# Task brief:
Only one stretch of the data is wanted: the line containing "R111: 1.2k (N24, N43) -> 1.2k (N18, N24)", the line containing "U108 pin CH1: none -> VDD", and every line between them, copied exactly.

----- Supplied data

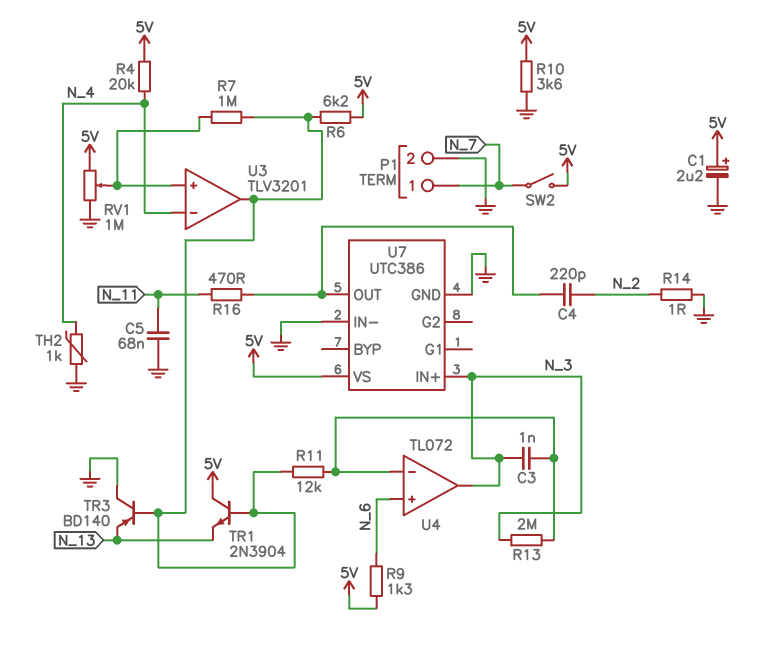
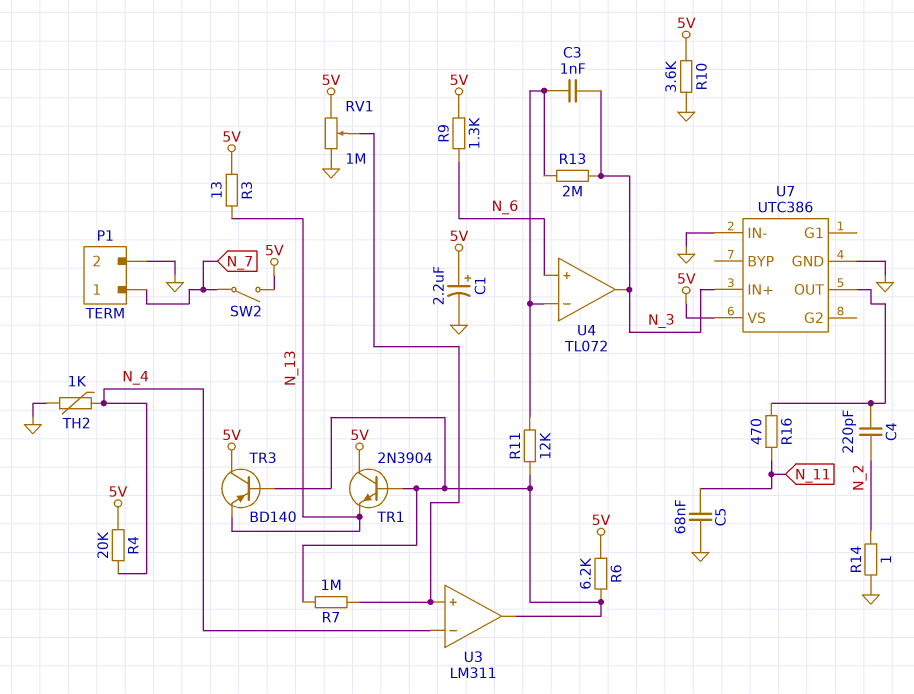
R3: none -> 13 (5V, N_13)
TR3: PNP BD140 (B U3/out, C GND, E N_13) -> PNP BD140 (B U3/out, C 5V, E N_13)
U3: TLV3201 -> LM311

----------
----- Supplied data

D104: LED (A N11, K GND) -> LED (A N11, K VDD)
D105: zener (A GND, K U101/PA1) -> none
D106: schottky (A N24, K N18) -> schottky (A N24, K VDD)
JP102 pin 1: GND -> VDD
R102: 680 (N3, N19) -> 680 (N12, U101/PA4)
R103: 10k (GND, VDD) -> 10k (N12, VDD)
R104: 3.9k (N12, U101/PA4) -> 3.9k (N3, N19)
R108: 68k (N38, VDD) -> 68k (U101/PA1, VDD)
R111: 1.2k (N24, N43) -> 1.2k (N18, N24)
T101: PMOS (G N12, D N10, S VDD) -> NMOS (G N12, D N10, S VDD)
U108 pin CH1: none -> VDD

----------

# Response below:
R111: 1.2k (N24, N43) -> 1.2k (N18, N24)
T101: PMOS (G N12, D N10, S VDD) -> NMOS (G N12, D N10, S VDD)
U108 pin CH1: none -> VDD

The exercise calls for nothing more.